## Activity
Line by line, copy out the entries exactly and leave the pictures behind.

[[ Data section open ]]

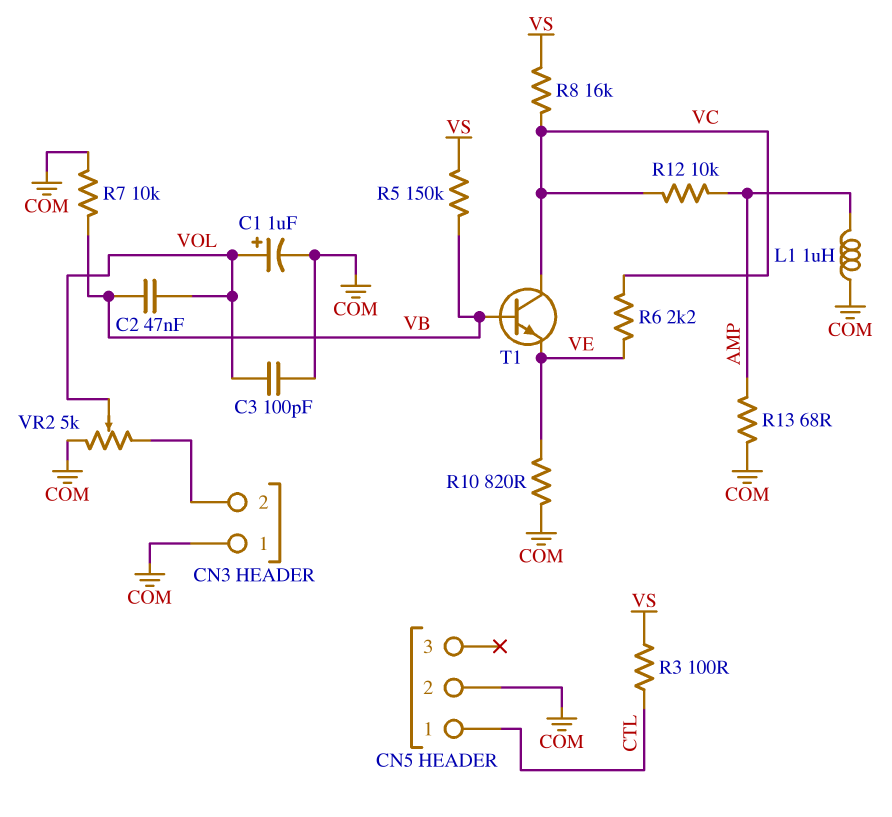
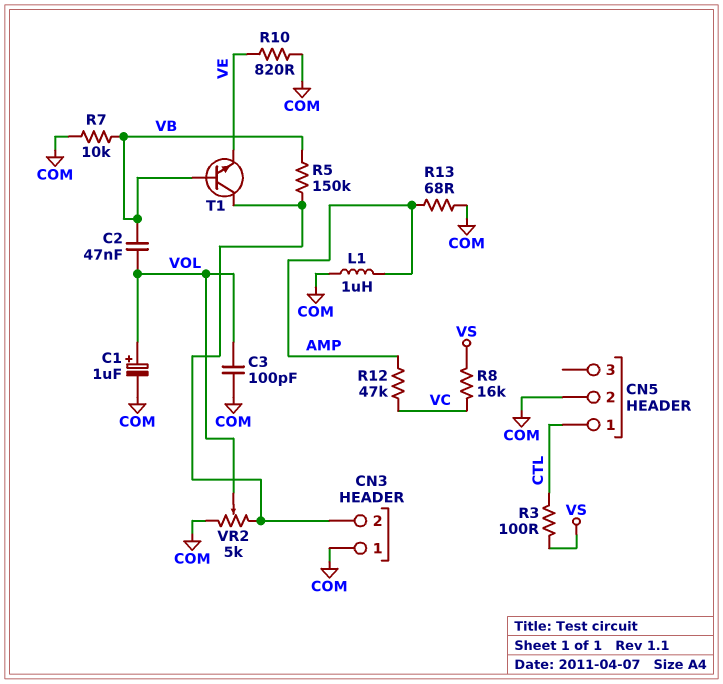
R5: 150k (VB, VS) -> 150k (CN3/2, VB)
R6: 2.2k (VC, VE) -> none
R12: 10k (AMP, VC) -> 47k (AMP, VC)
T1: NPN (B VB, C VC, E VE) -> NPN (B VB, C CN3/2, E VE)

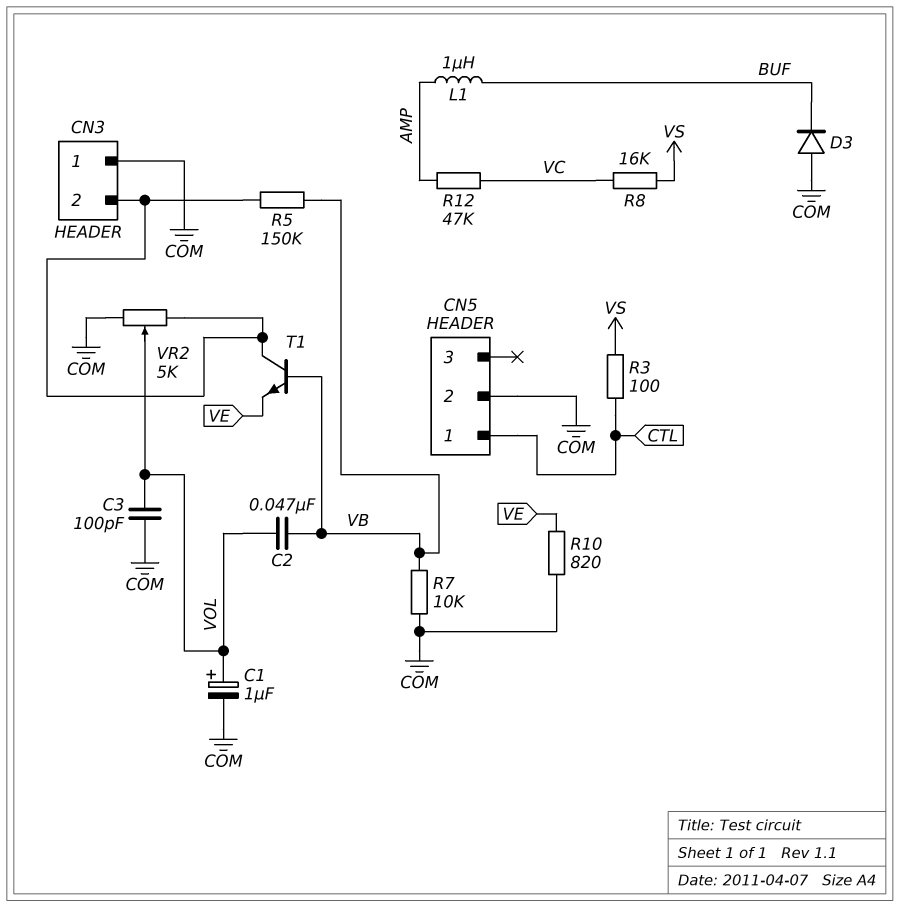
D3: none -> diode (A COM, K BUF)
L1: 1uH (AMP, COM) -> 1uH (AMP, BUF)
R13: 68 (AMP, COM) -> none

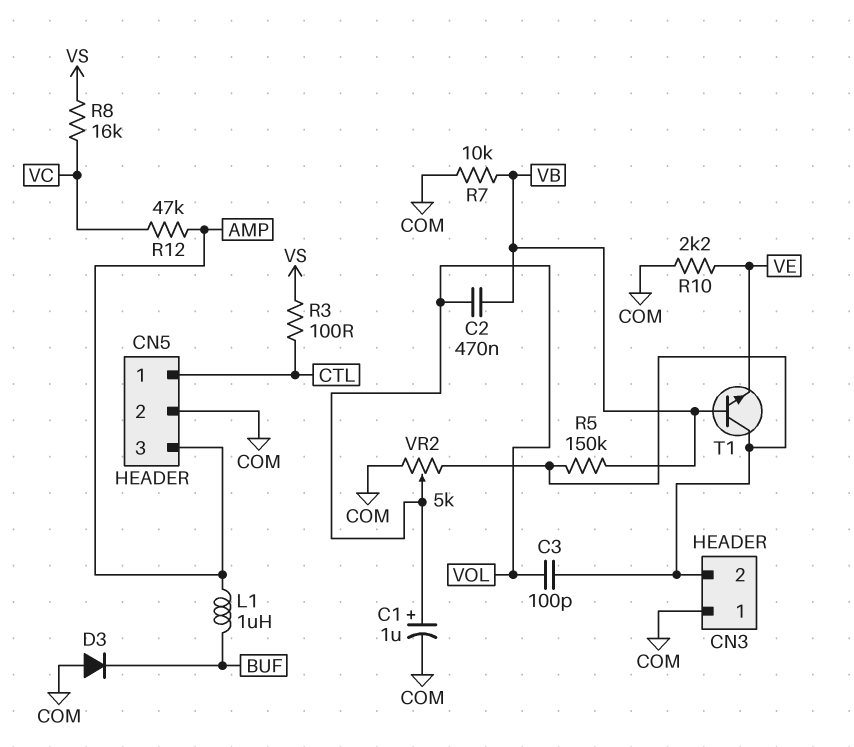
C2: 47nF (VB, VOL) -> 470nF (VB, VOL)
C3: 100pF (COM, VOL) -> 100pF (CN3/2, VOL)
CN5 pin 3: none -> AMP
R10: 820 (COM, VE) -> 2.2k (COM, VE)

[[ Data section closed ]]

## Written solution
R5: 150k (VB, VS) -> 150k (CN3/2, VB)
R6: 2.2k (VC, VE) -> none
R12: 10k (AMP, VC) -> 47k (AMP, VC)
T1: NPN (B VB, C VC, E VE) -> NPN (B VB, C CN3/2, E VE)

D3: none -> diode (A COM, K BUF)
L1: 1uH (AMP, COM) -> 1uH (AMP, BUF)
R13: 68 (AMP, COM) -> none

C2: 47nF (VB, VOL) -> 470nF (VB, VOL)
C3: 100pF (COM, VOL) -> 100pF (CN3/2, VOL)
CN5 pin 3: none -> AMP
R10: 820 (COM, VE) -> 2.2k (COM, VE)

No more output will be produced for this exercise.